▶ _Records provided_
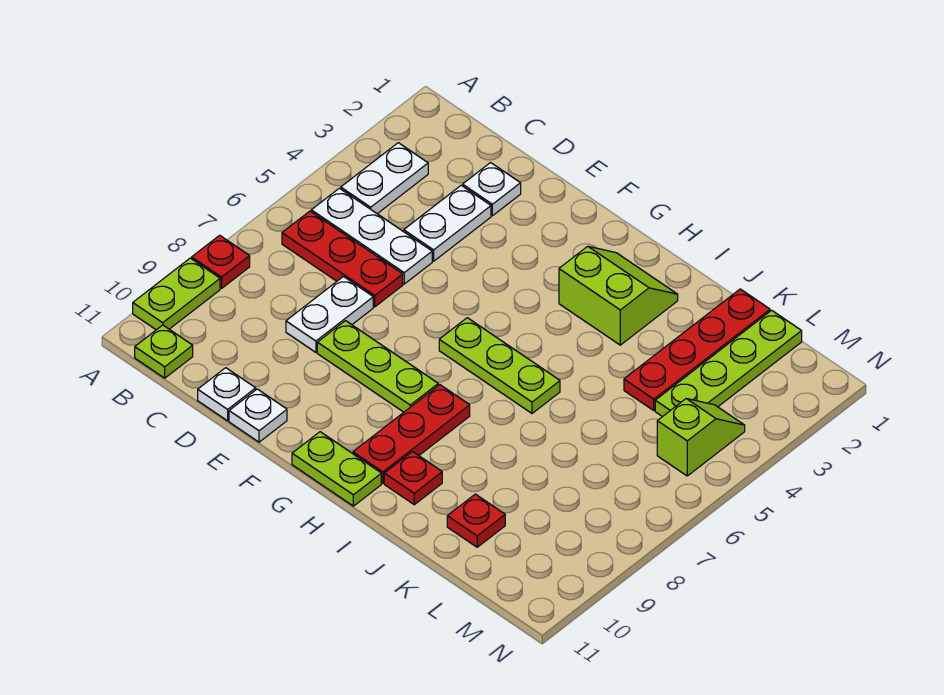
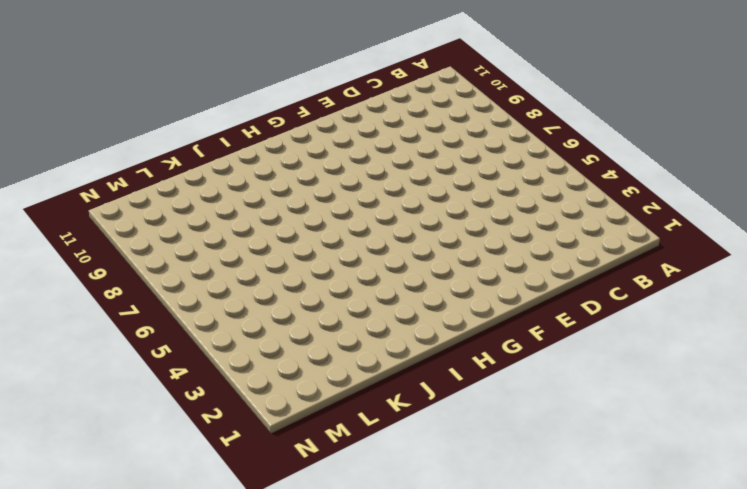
none -> red plate A8 level 1
none -> lime plate A9:A10 level 1
none -> white plate B3:B4 level 1

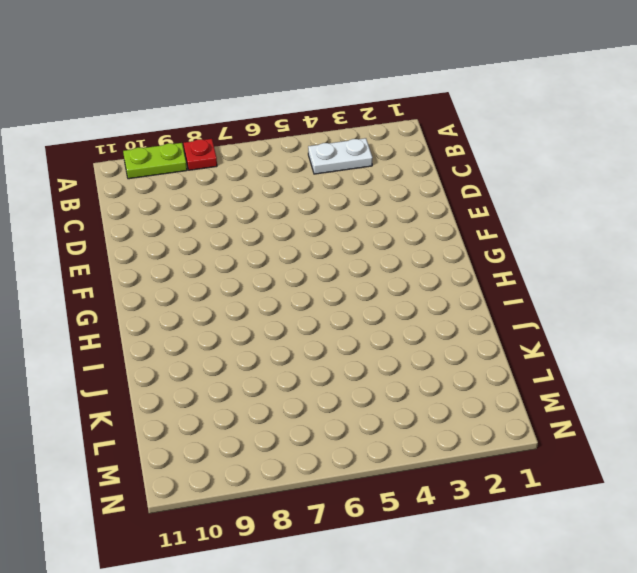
none -> white plate B5:D5 level 1
none -> red plate B6:D6 level 1
none -> lime plate B11 level 1

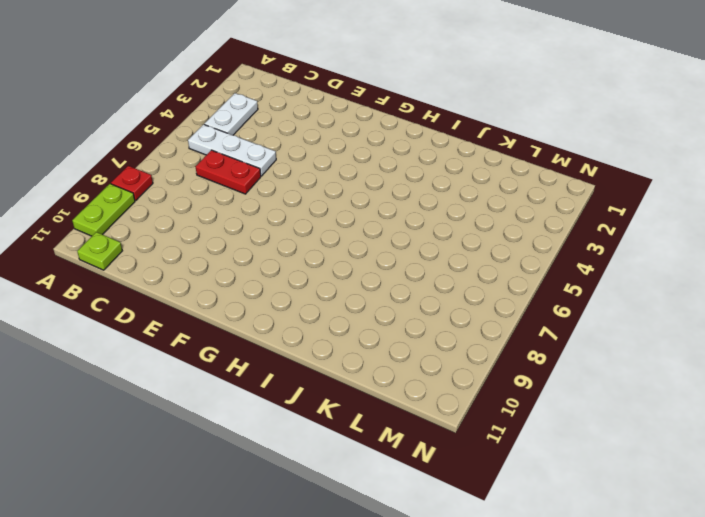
red plate C6:D6 level 1 -> red plate B6:D6 level 1
none -> white plate D2 level 1
none -> white plate D3:D4 level 1
none -> white plate D7:D8 level 1

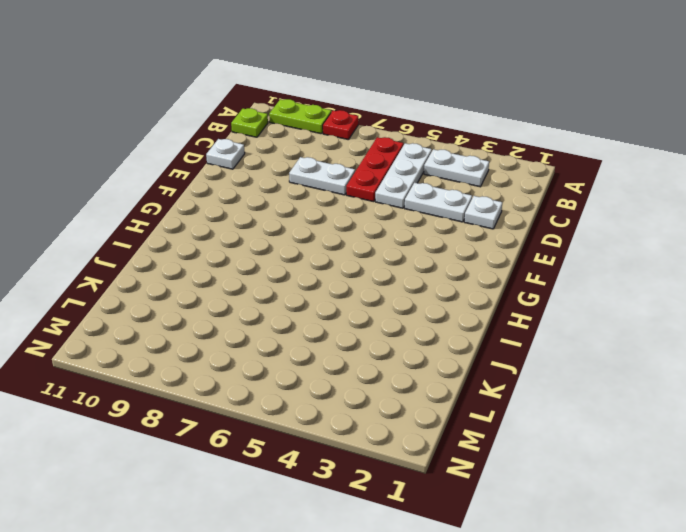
none -> lime plate E8:G8 level 1
none -> white plate E11 level 1
none -> lime plate G6:I6 level 1

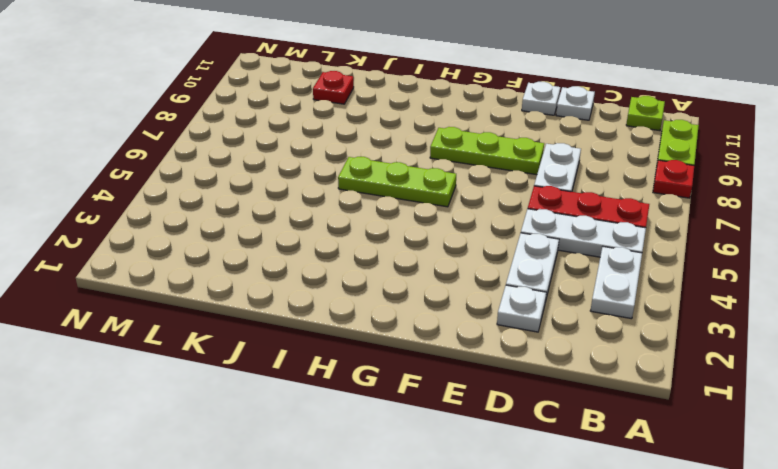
none -> lime plate G11:H11 level 1
none -> lime slope H2:I3 level 1 top 3
none -> red plate H8:H10 level 1

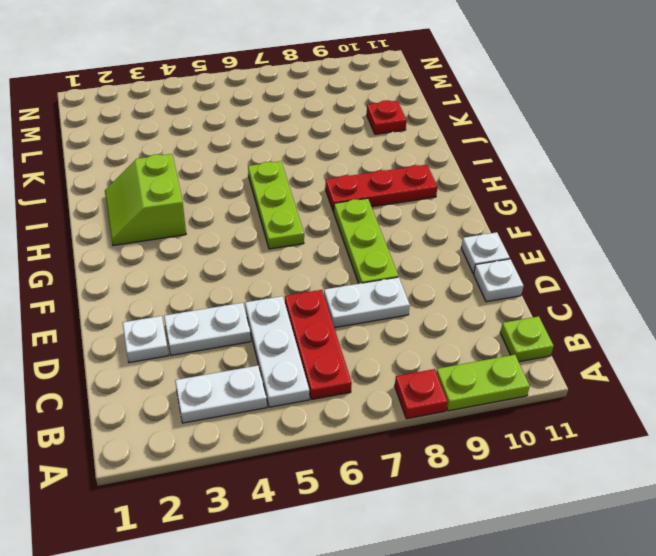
none -> lime plate G11:H11 level 1
none -> red plate I10 level 1
none -> red plate K1:K4 level 1

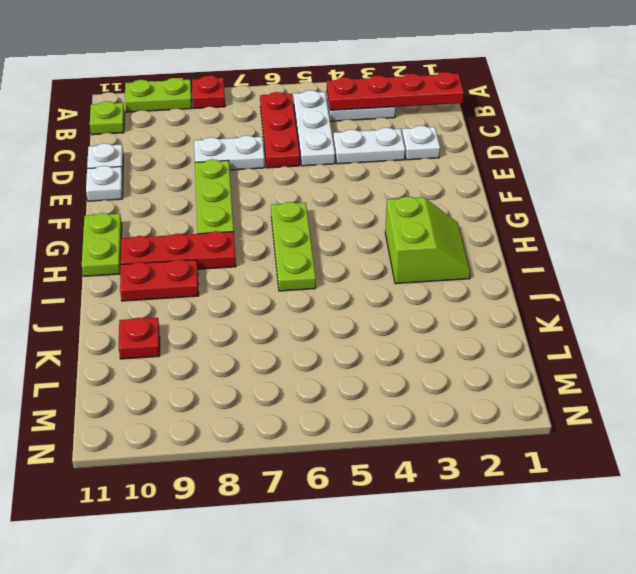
red plate B1:B4 level 2 -> red plate K1:K4 level 1
red plate I9:I10 level 1 -> red plate I10 level 1
none -> lime plate L1:L4 level 1
none -> lime slope M4:M5 level 1 top 5

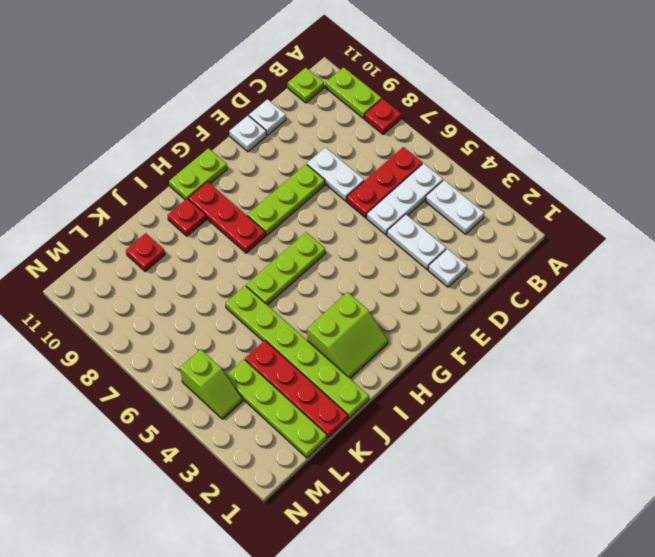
lime plate J1:J6 level 1 -> none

▶ _Assignment_
Look over the entries above and count the lines where the word "lime" appears, then report only that count.

▶ _Task result_
10